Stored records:
= = = = = = =
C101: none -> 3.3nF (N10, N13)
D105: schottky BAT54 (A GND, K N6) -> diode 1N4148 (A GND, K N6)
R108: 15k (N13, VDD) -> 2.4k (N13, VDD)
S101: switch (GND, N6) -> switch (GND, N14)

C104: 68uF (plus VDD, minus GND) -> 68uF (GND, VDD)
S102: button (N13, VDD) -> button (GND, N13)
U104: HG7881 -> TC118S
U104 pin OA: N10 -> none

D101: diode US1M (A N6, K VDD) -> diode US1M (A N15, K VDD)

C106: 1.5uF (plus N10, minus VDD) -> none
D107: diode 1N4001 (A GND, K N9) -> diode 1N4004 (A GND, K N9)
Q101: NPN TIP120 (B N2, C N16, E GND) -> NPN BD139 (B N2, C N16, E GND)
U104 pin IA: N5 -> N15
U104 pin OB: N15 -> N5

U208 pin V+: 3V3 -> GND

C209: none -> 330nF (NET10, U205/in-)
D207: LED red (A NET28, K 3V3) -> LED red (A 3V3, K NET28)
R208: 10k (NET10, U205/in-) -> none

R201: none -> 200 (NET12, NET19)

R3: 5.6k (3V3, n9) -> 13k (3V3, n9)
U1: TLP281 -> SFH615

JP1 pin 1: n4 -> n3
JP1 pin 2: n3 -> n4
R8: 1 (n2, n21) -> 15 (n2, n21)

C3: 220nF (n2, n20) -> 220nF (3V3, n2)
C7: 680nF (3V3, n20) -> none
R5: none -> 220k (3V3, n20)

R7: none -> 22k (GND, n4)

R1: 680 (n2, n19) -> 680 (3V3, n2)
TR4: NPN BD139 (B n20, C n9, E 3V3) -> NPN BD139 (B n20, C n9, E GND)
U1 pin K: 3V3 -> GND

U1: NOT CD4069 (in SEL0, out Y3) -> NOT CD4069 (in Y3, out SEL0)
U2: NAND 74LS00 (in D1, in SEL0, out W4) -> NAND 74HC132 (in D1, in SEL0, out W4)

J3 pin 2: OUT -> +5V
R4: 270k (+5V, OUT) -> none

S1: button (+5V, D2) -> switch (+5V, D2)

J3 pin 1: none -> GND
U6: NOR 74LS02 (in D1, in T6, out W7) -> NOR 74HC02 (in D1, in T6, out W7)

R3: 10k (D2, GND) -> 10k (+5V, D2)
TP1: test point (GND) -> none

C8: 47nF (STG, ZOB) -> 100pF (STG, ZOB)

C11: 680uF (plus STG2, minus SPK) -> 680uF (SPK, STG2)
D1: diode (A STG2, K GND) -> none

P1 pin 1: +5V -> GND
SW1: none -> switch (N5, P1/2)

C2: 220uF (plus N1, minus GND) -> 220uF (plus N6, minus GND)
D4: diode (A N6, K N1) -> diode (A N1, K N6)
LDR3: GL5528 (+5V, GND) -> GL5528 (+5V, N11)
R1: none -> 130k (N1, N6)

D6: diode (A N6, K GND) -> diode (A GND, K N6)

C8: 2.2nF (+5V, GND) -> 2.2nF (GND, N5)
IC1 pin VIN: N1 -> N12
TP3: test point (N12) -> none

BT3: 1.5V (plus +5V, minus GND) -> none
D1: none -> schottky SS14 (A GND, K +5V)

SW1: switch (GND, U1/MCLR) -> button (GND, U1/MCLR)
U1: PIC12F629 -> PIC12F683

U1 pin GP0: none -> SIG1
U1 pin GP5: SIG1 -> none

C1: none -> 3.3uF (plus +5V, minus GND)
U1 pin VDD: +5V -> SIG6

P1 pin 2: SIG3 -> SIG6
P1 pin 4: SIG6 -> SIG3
= = = = = = =
→ **Directions for this task**
Every record above has to appear again, word for word.

→ **Written solution**
C101: none -> 3.3nF (N10, N13)
D105: schottky BAT54 (A GND, K N6) -> diode 1N4148 (A GND, K N6)
R108: 15k (N13, VDD) -> 2.4k (N13, VDD)
S101: switch (GND, N6) -> switch (GND, N14)

C104: 68uF (plus VDD, minus GND) -> 68uF (GND, VDD)
S102: button (N13, VDD) -> button (GND, N13)
U104: HG7881 -> TC118S
U104 pin OA: N10 -> none

D101: diode US1M (A N6, K VDD) -> diode US1M (A N15, K VDD)

C106: 1.5uF (plus N10, minus VDD) -> none
D107: diode 1N4001 (A GND, K N9) -> diode 1N4004 (A GND, K N9)
Q101: NPN TIP120 (B N2, C N16, E GND) -> NPN BD139 (B N2, C N16, E GND)
U104 pin IA: N5 -> N15
U104 pin OB: N15 -> N5

U208 pin V+: 3V3 -> GND

C209: none -> 330nF (NET10, U205/in-)
D207: LED red (A NET28, K 3V3) -> LED red (A 3V3, K NET28)
R208: 10k (NET10, U205/in-) -> none

R201: none -> 200 (NET12, NET19)

R3: 5.6k (3V3, n9) -> 13k (3V3, n9)
U1: TLP281 -> SFH615

JP1 pin 1: n4 -> n3
JP1 pin 2: n3 -> n4
R8: 1 (n2, n21) -> 15 (n2, n21)

C3: 220nF (n2, n20) -> 220nF (3V3, n2)
C7: 680nF (3V3, n20) -> none
R5: none -> 220k (3V3, n20)

R7: none -> 22k (GND, n4)

R1: 680 (n2, n19) -> 680 (3V3, n2)
TR4: NPN BD139 (B n20, C n9, E 3V3) -> NPN BD139 (B n20, C n9, E GND)
U1 pin K: 3V3 -> GND

U1: NOT CD4069 (in SEL0, out Y3) -> NOT CD4069 (in Y3, out SEL0)
U2: NAND 74LS00 (in D1, in SEL0, out W4) -> NAND 74HC132 (in D1, in SEL0, out W4)

J3 pin 2: OUT -> +5V
R4: 270k (+5V, OUT) -> none

S1: button (+5V, D2) -> switch (+5V, D2)

J3 pin 1: none -> GND
U6: NOR 74LS02 (in D1, in T6, out W7) -> NOR 74HC02 (in D1, in T6, out W7)

R3: 10k (D2, GND) -> 10k (+5V, D2)
TP1: test point (GND) -> none

C8: 47nF (STG, ZOB) -> 100pF (STG, ZOB)

C11: 680uF (plus STG2, minus SPK) -> 680uF (SPK, STG2)
D1: diode (A STG2, K GND) -> none

P1 pin 1: +5V -> GND
SW1: none -> switch (N5, P1/2)

C2: 220uF (plus N1, minus GND) -> 220uF (plus N6, minus GND)
D4: diode (A N6, K N1) -> diode (A N1, K N6)
LDR3: GL5528 (+5V, GND) -> GL5528 (+5V, N11)
R1: none -> 130k (N1, N6)

D6: diode (A N6, K GND) -> diode (A GND, K N6)

C8: 2.2nF (+5V, GND) -> 2.2nF (GND, N5)
IC1 pin VIN: N1 -> N12
TP3: test point (N12) -> none

BT3: 1.5V (plus +5V, minus GND) -> none
D1: none -> schottky SS14 (A GND, K +5V)

SW1: switch (GND, U1/MCLR) -> button (GND, U1/MCLR)
U1: PIC12F629 -> PIC12F683

U1 pin GP0: none -> SIG1
U1 pin GP5: SIG1 -> none

C1: none -> 3.3uF (plus +5V, minus GND)
U1 pin VDD: +5V -> SIG6

P1 pin 2: SIG3 -> SIG6
P1 pin 4: SIG6 -> SIG3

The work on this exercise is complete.